**GOAL OF THE EXERCISE:** Look for the line with "camera_right=-55 camera_up=-10"; please transcribe it and every later line in the entries exactly, up to the end, leaving pictures out.

**PROVIDED INFORMATION:**

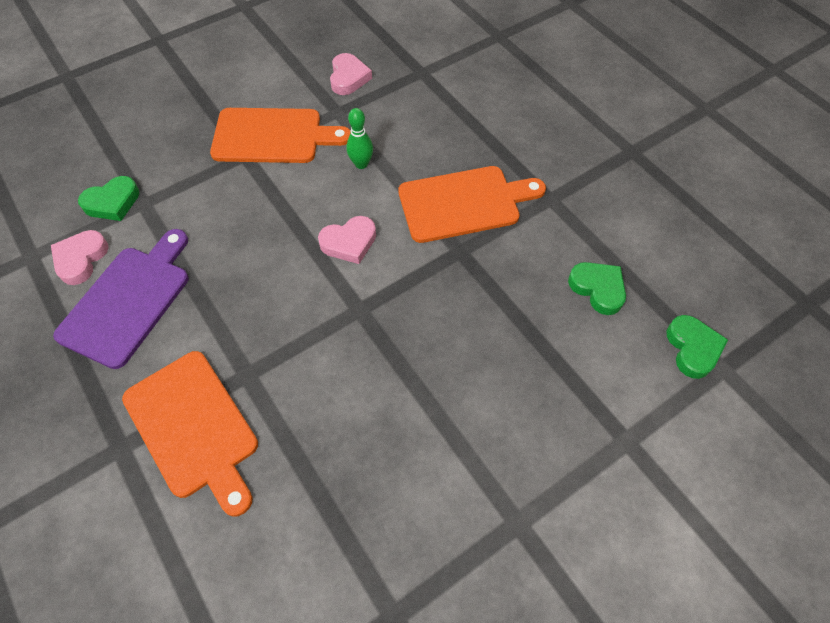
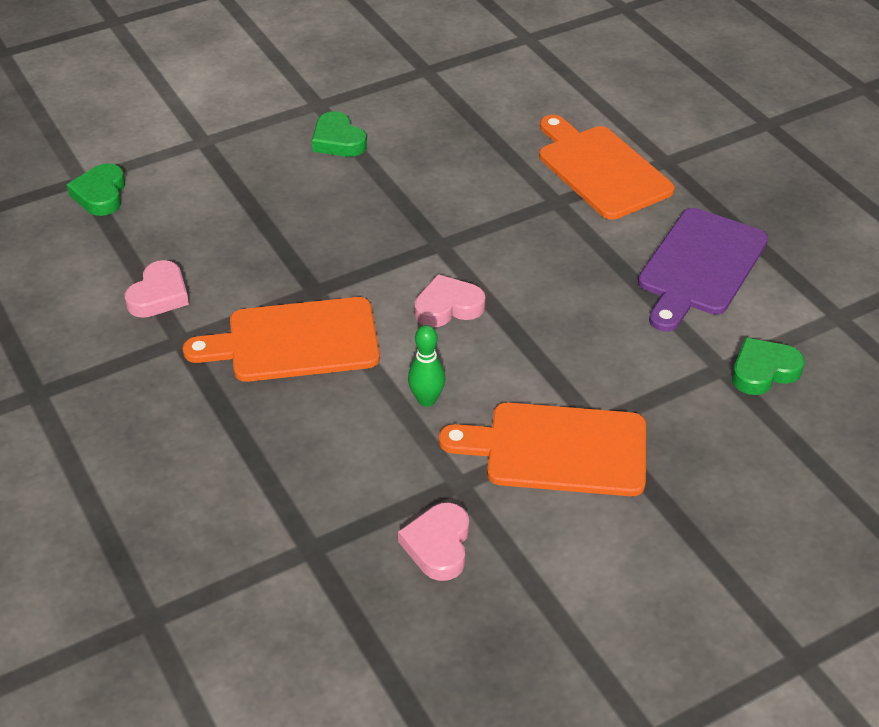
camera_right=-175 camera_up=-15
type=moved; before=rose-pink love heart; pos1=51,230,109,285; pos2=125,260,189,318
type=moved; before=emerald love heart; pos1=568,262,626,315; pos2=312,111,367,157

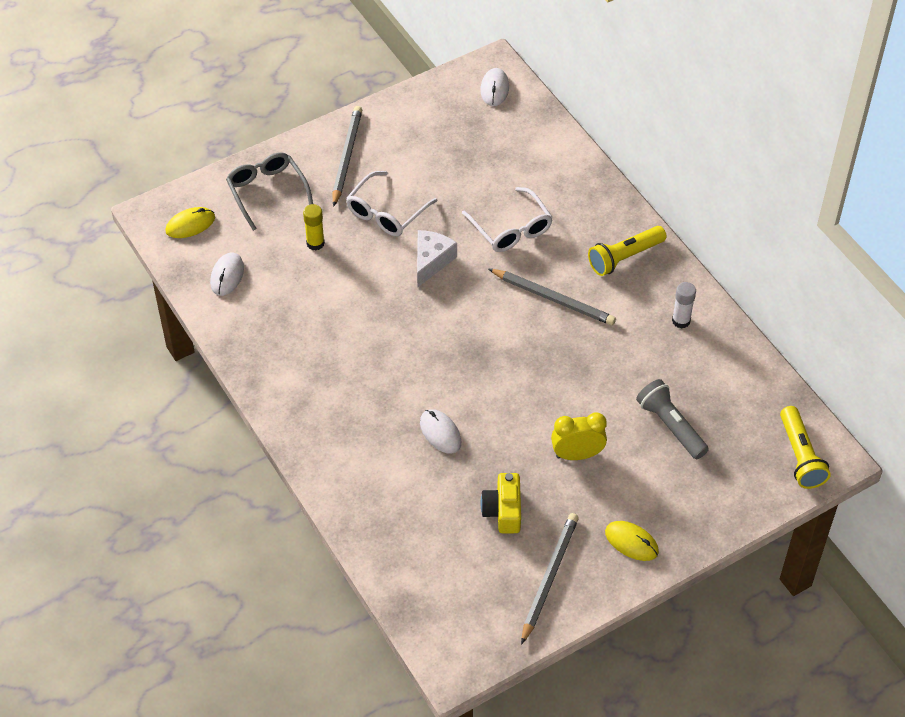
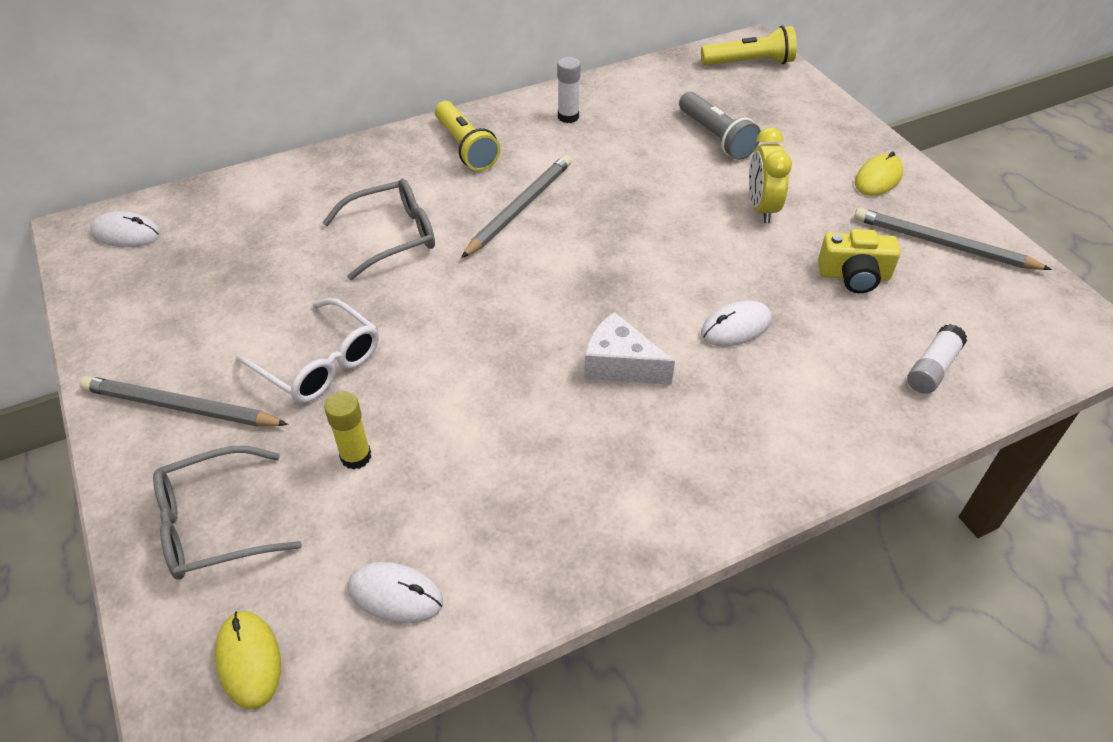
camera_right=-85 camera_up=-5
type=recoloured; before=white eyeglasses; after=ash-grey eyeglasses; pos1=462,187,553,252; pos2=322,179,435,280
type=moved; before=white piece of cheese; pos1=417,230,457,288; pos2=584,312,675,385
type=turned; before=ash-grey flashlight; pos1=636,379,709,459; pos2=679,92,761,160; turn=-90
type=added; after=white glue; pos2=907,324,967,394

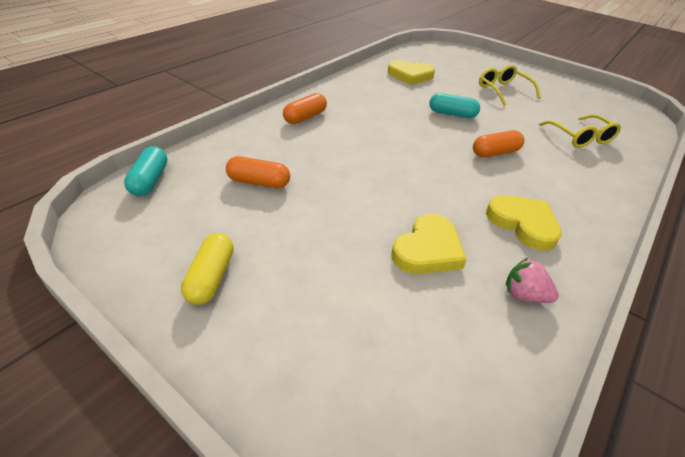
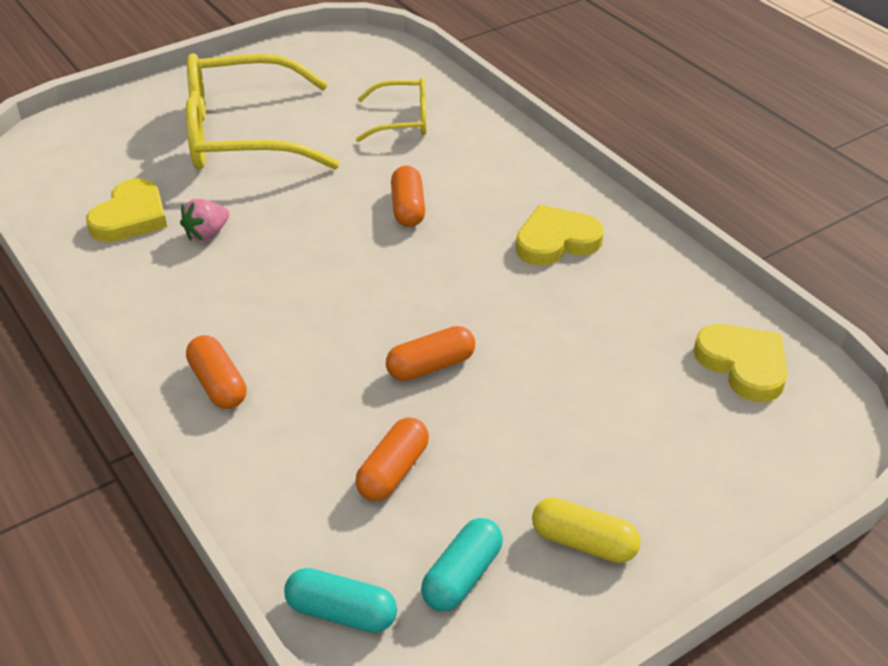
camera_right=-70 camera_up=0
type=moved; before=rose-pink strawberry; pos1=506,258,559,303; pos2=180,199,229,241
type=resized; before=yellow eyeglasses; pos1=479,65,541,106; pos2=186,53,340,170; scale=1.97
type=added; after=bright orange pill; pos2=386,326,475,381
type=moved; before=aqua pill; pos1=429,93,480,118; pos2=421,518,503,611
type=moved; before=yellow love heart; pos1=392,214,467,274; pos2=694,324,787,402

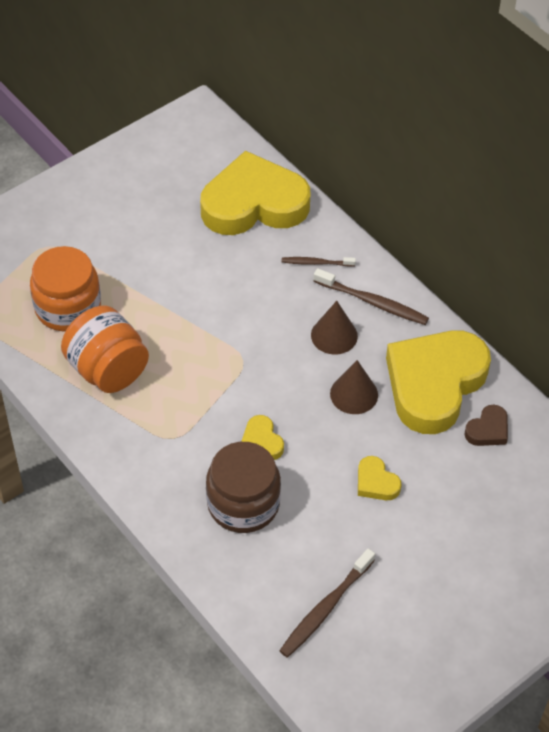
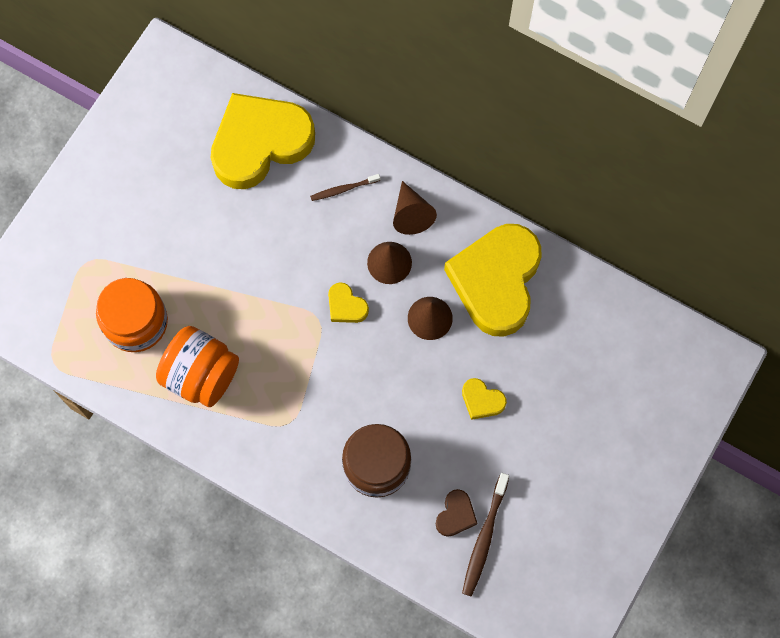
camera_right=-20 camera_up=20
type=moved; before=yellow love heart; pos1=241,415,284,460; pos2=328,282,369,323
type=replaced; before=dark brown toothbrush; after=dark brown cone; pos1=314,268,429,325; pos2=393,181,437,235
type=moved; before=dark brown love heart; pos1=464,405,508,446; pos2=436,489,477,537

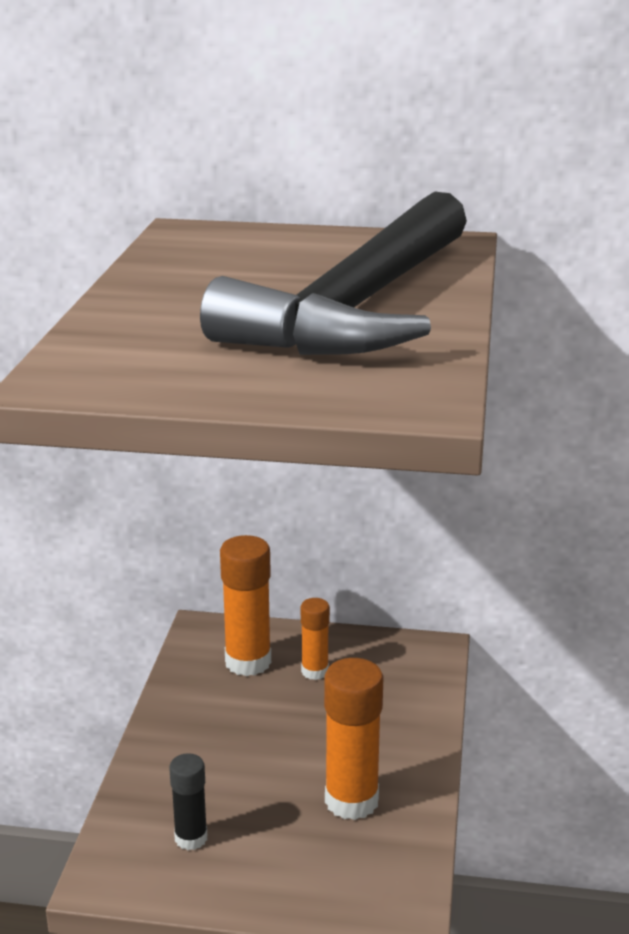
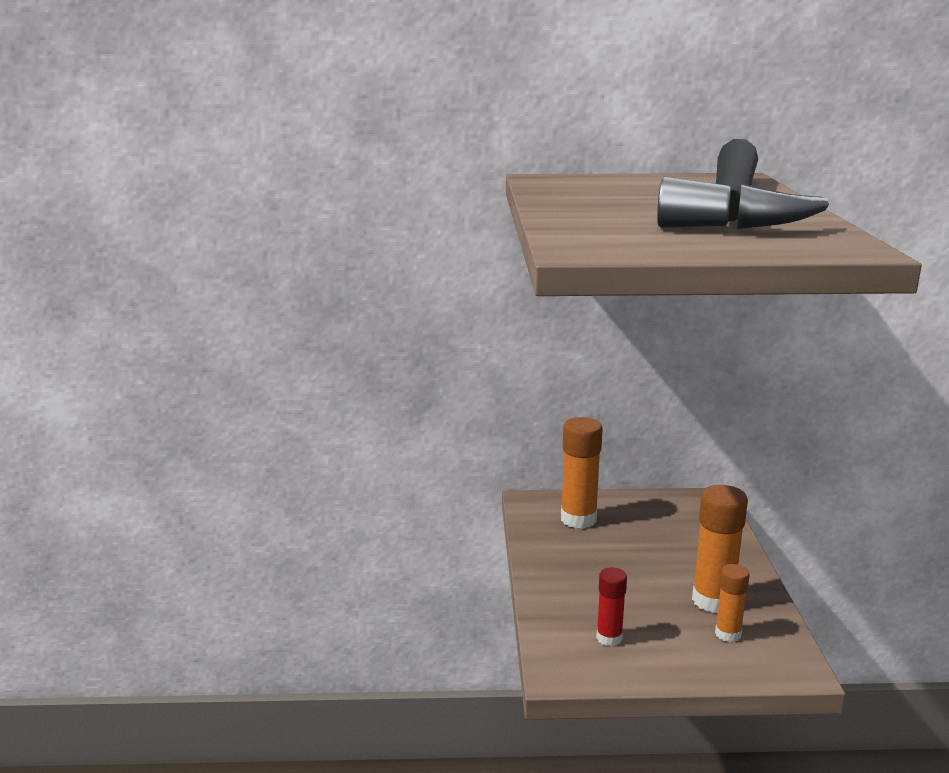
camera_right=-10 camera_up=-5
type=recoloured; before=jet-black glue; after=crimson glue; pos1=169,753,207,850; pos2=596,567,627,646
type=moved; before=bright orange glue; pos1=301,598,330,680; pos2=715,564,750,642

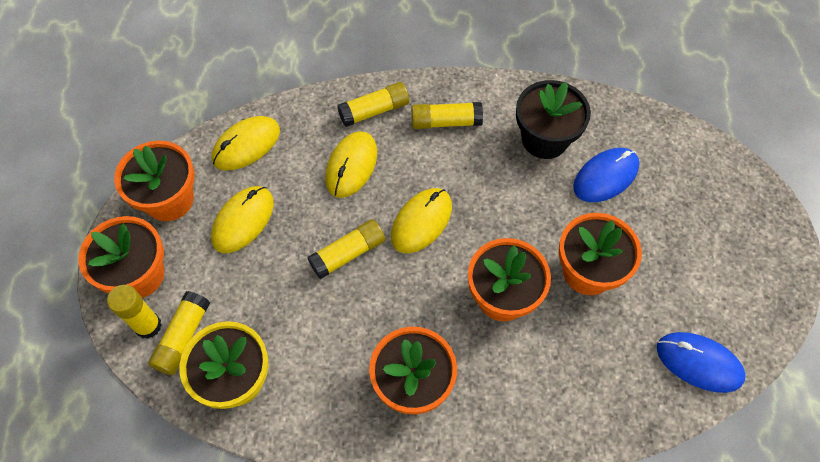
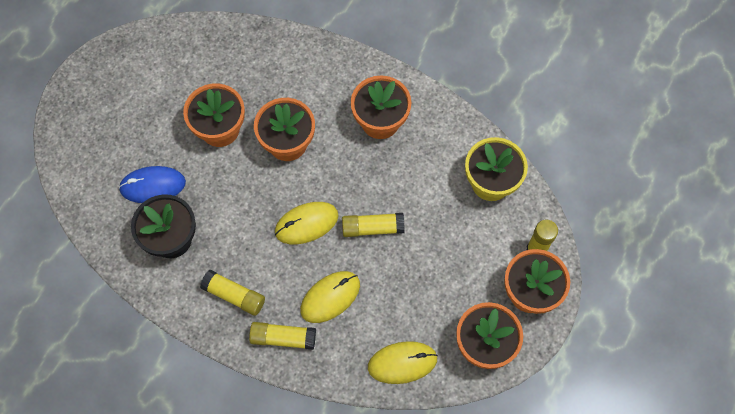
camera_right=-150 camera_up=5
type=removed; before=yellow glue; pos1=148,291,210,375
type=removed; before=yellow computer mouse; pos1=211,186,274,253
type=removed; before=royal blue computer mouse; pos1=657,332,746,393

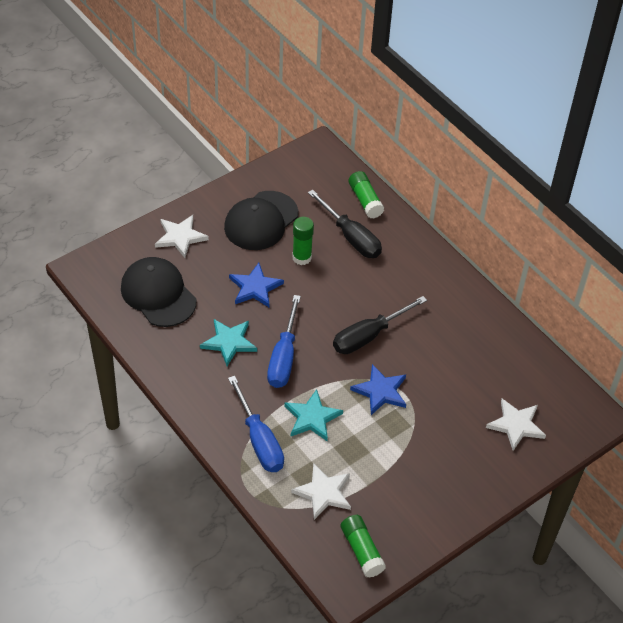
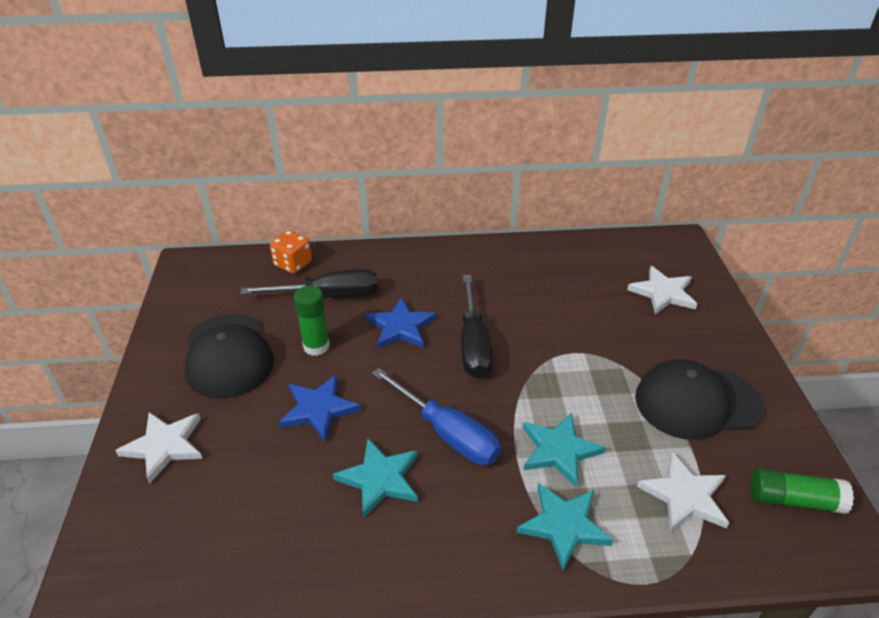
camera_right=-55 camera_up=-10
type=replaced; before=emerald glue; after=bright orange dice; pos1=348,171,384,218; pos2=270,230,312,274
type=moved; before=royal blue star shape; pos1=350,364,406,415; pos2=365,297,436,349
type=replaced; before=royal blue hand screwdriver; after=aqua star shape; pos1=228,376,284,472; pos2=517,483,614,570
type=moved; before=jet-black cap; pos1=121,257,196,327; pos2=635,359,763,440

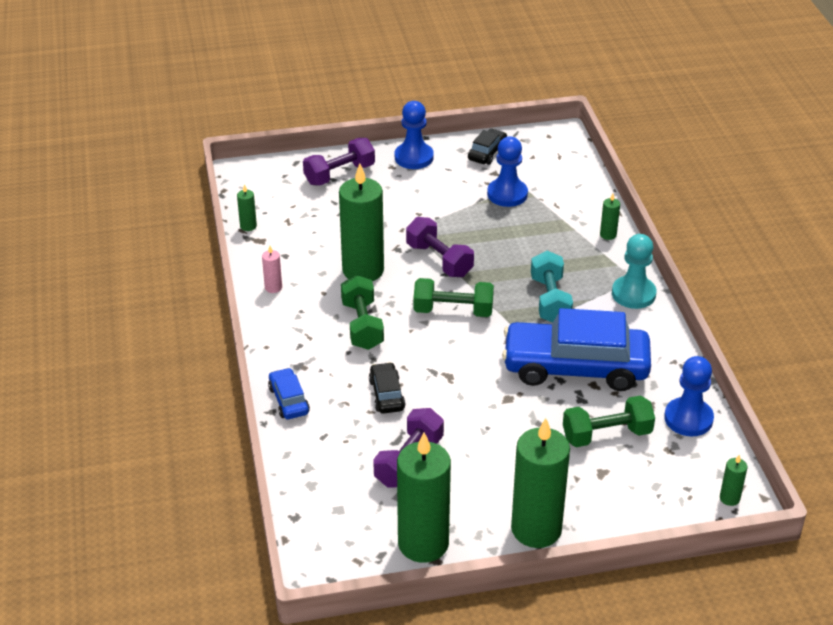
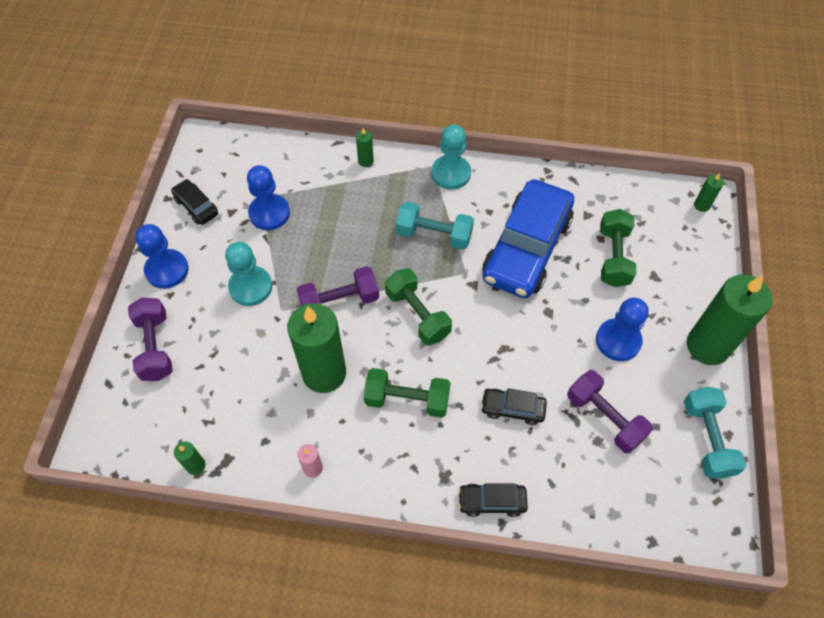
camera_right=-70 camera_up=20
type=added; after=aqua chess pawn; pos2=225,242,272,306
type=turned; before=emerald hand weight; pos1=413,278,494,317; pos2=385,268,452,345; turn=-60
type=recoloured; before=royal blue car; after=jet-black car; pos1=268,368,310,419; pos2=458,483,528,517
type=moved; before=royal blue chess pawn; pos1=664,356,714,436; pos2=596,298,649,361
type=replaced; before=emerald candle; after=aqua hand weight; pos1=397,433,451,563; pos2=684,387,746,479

**EXERCISE RESULT:**
camera_right=-55 camera_up=-10
type=replaced; before=emerald glue; after=bright orange dice; pos1=348,171,384,218; pos2=270,230,312,274
type=moved; before=royal blue star shape; pos1=350,364,406,415; pos2=365,297,436,349
type=replaced; before=royal blue hand screwdriver; after=aqua star shape; pos1=228,376,284,472; pos2=517,483,614,570
type=moved; before=jet-black cap; pos1=121,257,196,327; pos2=635,359,763,440

camera_right=-70 camera_up=20
type=added; after=aqua chess pawn; pos2=225,242,272,306
type=turned; before=emerald hand weight; pos1=413,278,494,317; pos2=385,268,452,345; turn=-60
type=recoloured; before=royal blue car; after=jet-black car; pos1=268,368,310,419; pos2=458,483,528,517
type=moved; before=royal blue chess pawn; pos1=664,356,714,436; pos2=596,298,649,361
type=replaced; before=emerald candle; after=aqua hand weight; pos1=397,433,451,563; pos2=684,387,746,479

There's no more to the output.